DATASET CONTENT Start Marker

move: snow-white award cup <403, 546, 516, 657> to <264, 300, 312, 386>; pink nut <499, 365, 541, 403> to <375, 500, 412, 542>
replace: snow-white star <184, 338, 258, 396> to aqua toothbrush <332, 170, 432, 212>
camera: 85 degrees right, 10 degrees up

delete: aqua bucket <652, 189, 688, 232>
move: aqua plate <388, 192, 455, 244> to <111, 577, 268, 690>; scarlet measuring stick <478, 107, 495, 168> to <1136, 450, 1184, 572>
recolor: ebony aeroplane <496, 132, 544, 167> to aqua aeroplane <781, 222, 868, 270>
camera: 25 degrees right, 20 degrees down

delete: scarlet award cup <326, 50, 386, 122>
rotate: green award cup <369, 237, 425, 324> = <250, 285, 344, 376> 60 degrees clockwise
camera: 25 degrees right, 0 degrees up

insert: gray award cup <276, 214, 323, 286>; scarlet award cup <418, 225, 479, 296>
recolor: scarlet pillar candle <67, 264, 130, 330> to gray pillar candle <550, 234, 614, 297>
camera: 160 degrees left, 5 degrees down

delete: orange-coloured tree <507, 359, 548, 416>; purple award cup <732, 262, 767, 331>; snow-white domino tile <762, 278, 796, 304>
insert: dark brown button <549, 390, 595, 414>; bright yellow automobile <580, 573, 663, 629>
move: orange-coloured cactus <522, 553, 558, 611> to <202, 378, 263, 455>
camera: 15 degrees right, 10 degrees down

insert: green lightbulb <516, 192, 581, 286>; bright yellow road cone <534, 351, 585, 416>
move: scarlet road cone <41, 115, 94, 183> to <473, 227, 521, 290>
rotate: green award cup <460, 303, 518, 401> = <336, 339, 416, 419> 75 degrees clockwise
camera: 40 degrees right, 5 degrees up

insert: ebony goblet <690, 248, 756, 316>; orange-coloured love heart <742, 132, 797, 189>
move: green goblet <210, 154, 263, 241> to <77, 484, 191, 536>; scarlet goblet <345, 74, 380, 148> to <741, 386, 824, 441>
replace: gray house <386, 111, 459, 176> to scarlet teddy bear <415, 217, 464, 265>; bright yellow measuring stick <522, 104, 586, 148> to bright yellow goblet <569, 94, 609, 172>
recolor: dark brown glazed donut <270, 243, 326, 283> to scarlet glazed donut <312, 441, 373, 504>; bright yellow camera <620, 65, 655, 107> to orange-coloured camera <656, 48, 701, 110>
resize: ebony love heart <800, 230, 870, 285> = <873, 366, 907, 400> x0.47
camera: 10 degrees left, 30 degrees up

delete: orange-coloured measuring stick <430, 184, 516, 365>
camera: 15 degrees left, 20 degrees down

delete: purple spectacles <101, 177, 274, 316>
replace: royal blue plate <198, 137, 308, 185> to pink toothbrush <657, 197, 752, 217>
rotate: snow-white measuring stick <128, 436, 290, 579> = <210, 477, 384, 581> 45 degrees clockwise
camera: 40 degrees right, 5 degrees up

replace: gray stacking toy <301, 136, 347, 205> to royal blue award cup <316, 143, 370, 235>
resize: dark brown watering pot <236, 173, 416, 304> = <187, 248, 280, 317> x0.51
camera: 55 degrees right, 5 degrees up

DATASET CONTENT End Marker

Above are the records; copy exactly the lines from the line with "recolor: scarlet pillar" through the line with "insert: dark brown", both included.

recolor: scarlet pillar candle <67, 264, 130, 330> to gray pillar candle <550, 234, 614, 297>
camera: 160 degrees left, 5 degrees down

delete: orange-coloured tree <507, 359, 548, 416>; purple award cup <732, 262, 767, 331>; snow-white domino tile <762, 278, 796, 304>
insert: dark brown button <549, 390, 595, 414>; bright yellow automobile <580, 573, 663, 629>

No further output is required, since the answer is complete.